Entries drawn from a collection:
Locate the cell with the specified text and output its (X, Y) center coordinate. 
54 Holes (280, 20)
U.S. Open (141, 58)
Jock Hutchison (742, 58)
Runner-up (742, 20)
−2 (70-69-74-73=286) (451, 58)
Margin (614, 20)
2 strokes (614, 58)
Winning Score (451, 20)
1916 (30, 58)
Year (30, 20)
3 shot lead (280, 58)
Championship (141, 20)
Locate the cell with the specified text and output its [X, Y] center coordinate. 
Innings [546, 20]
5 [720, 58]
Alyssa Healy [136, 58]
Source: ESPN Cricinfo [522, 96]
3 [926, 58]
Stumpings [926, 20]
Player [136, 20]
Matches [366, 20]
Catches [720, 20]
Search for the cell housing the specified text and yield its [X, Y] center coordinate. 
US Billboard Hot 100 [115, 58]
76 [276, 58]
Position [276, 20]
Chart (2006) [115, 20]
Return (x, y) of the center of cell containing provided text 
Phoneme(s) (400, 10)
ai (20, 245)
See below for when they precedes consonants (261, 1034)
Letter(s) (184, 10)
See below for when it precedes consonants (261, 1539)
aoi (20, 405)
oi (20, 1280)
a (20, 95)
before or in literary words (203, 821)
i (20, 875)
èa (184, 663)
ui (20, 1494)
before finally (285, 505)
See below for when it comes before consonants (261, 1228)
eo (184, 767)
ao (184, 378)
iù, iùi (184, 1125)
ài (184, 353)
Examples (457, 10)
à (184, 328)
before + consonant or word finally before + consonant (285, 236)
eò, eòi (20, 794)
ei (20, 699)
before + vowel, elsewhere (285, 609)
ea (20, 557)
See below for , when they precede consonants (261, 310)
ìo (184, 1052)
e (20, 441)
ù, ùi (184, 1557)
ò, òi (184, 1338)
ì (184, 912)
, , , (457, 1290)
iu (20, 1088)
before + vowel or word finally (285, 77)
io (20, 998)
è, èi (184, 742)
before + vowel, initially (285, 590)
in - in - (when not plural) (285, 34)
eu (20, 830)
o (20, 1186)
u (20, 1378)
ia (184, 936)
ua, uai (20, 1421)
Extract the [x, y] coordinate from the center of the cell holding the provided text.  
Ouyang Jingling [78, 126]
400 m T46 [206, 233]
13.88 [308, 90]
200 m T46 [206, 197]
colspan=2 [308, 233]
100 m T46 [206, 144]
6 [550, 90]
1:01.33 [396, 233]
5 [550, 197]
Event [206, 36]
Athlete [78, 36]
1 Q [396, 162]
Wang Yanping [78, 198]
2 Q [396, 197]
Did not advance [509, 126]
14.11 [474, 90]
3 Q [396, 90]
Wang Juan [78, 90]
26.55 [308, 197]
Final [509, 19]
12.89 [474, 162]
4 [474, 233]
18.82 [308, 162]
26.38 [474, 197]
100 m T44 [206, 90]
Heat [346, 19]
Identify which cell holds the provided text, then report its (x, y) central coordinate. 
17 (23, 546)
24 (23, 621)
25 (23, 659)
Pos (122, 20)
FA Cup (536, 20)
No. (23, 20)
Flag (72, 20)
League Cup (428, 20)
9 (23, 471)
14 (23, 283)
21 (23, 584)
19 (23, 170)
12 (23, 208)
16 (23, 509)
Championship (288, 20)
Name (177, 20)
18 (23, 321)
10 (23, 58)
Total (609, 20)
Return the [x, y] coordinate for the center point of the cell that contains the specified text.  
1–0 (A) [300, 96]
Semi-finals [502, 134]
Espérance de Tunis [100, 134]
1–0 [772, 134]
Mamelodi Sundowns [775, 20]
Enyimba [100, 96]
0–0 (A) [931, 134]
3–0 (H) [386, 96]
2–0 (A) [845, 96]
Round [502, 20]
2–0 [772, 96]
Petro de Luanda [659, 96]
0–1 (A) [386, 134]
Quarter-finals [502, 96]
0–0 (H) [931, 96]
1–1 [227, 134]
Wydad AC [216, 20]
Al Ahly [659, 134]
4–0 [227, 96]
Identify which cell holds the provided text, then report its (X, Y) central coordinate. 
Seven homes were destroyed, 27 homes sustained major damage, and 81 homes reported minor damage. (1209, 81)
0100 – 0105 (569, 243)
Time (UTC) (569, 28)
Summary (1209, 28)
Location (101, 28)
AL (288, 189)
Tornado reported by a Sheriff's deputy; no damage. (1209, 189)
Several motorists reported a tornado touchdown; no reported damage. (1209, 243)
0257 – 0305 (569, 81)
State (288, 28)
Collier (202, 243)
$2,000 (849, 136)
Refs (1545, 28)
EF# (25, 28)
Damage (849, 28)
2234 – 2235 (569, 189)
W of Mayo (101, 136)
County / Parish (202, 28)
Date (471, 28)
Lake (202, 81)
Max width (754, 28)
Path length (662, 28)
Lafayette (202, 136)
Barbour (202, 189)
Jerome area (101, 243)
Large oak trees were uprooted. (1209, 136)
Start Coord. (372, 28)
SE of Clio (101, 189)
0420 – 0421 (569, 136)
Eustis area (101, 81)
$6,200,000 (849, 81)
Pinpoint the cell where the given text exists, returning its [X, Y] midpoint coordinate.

What needs to be done: Quote the whole listing above word for word, from its first line through its last.

Written answer:
Locate the cell with the specified text and output its (X, Y) center coordinate. 
54 Holes (280, 20)
U.S. Open (141, 58)
Jock Hutchison (742, 58)
Runner-up (742, 20)
−2 (70-69-74-73=286) (451, 58)
Margin (614, 20)
2 strokes (614, 58)
Winning Score (451, 20)
1916 (30, 58)
Year (30, 20)
3 shot lead (280, 58)
Championship (141, 20)
Locate the cell with the specified text and output its [X, Y] center coordinate. 
Innings [546, 20]
5 [720, 58]
Alyssa Healy [136, 58]
Source: ESPN Cricinfo [522, 96]
3 [926, 58]
Stumpings [926, 20]
Player [136, 20]
Matches [366, 20]
Catches [720, 20]
Search for the cell housing the specified text and yield its [X, Y] center coordinate. 
US Billboard Hot 100 [115, 58]
76 [276, 58]
Position [276, 20]
Chart (2006) [115, 20]
Return (x, y) of the center of cell containing provided text 
Phoneme(s) (400, 10)
ai (20, 245)
See below for when they precedes consonants (261, 1034)
Letter(s) (184, 10)
See below for when it precedes consonants (261, 1539)
aoi (20, 405)
oi (20, 1280)
a (20, 95)
before or in literary words (203, 821)
i (20, 875)
èa (184, 663)
ui (20, 1494)
before finally (285, 505)
See below for when it comes before consonants (261, 1228)
eo (184, 767)
ao (184, 378)
iù, iùi (184, 1125)
ài (184, 353)
Examples (457, 10)
à (184, 328)
before + consonant or word finally before + consonant (285, 236)
eò, eòi (20, 794)
ei (20, 699)
before + vowel, elsewhere (285, 609)
ea (20, 557)
See below for , when they precede consonants (261, 310)
ìo (184, 1052)
e (20, 441)
ù, ùi (184, 1557)
ò, òi (184, 1338)
ì (184, 912)
, , , (457, 1290)
iu (20, 1088)
before + vowel or word finally (285, 77)
io (20, 998)
è, èi (184, 742)
before + vowel, initially (285, 590)
in - in - (when not plural) (285, 34)
eu (20, 830)
o (20, 1186)
u (20, 1378)
ia (184, 936)
ua, uai (20, 1421)
Extract the [x, y] coordinate from the center of the cell holding the provided text.  
Ouyang Jingling [78, 126]
400 m T46 [206, 233]
13.88 [308, 90]
200 m T46 [206, 197]
colspan=2 [308, 233]
100 m T46 [206, 144]
6 [550, 90]
1:01.33 [396, 233]
5 [550, 197]
Event [206, 36]
Athlete [78, 36]
1 Q [396, 162]
Wang Yanping [78, 198]
2 Q [396, 197]
Did not advance [509, 126]
14.11 [474, 90]
3 Q [396, 90]
Wang Juan [78, 90]
26.55 [308, 197]
Final [509, 19]
12.89 [474, 162]
4 [474, 233]
18.82 [308, 162]
26.38 [474, 197]
100 m T44 [206, 90]
Heat [346, 19]
Identify which cell holds the provided text, then report its (x, y) central coordinate. 
17 (23, 546)
24 (23, 621)
25 (23, 659)
Pos (122, 20)
FA Cup (536, 20)
No. (23, 20)
Flag (72, 20)
League Cup (428, 20)
9 (23, 471)
14 (23, 283)
21 (23, 584)
19 (23, 170)
12 (23, 208)
16 (23, 509)
Championship (288, 20)
Name (177, 20)
18 (23, 321)
10 (23, 58)
Total (609, 20)
Return the [x, y] coordinate for the center point of the cell that contains the specified text.  
1–0 (A) [300, 96]
Semi-finals [502, 134]
Espérance de Tunis [100, 134]
1–0 [772, 134]
Mamelodi Sundowns [775, 20]
Enyimba [100, 96]
0–0 (A) [931, 134]
3–0 (H) [386, 96]
2–0 (A) [845, 96]
Round [502, 20]
2–0 [772, 96]
Petro de Luanda [659, 96]
0–1 (A) [386, 134]
Quarter-finals [502, 96]
0–0 (H) [931, 96]
1–1 [227, 134]
Wydad AC [216, 20]
Al Ahly [659, 134]
4–0 [227, 96]
Identify which cell holds the provided text, then report its (X, Y) central coordinate. 
Seven homes were destroyed, 27 homes sustained major damage, and 81 homes reported minor damage. (1209, 81)
0100 – 0105 (569, 243)
Time (UTC) (569, 28)
Summary (1209, 28)
Location (101, 28)
AL (288, 189)
Tornado reported by a Sheriff's deputy; no damage. (1209, 189)
Several motorists reported a tornado touchdown; no reported damage. (1209, 243)
0257 – 0305 (569, 81)
State (288, 28)
Collier (202, 243)
$2,000 (849, 136)
Refs (1545, 28)
EF# (25, 28)
Damage (849, 28)
2234 – 2235 (569, 189)
W of Mayo (101, 136)
County / Parish (202, 28)
Date (471, 28)
Lake (202, 81)
Max width (754, 28)
Path length (662, 28)
Lafayette (202, 136)
Barbour (202, 189)
Jerome area (101, 243)
Large oak trees were uprooted. (1209, 136)
Start Coord. (372, 28)
SE of Clio (101, 189)
0420 – 0421 (569, 136)
Eustis area (101, 81)
$6,200,000 (849, 81)
Pinpoint the cell where the given text exists, returning its [X, Y] midpoint coordinate.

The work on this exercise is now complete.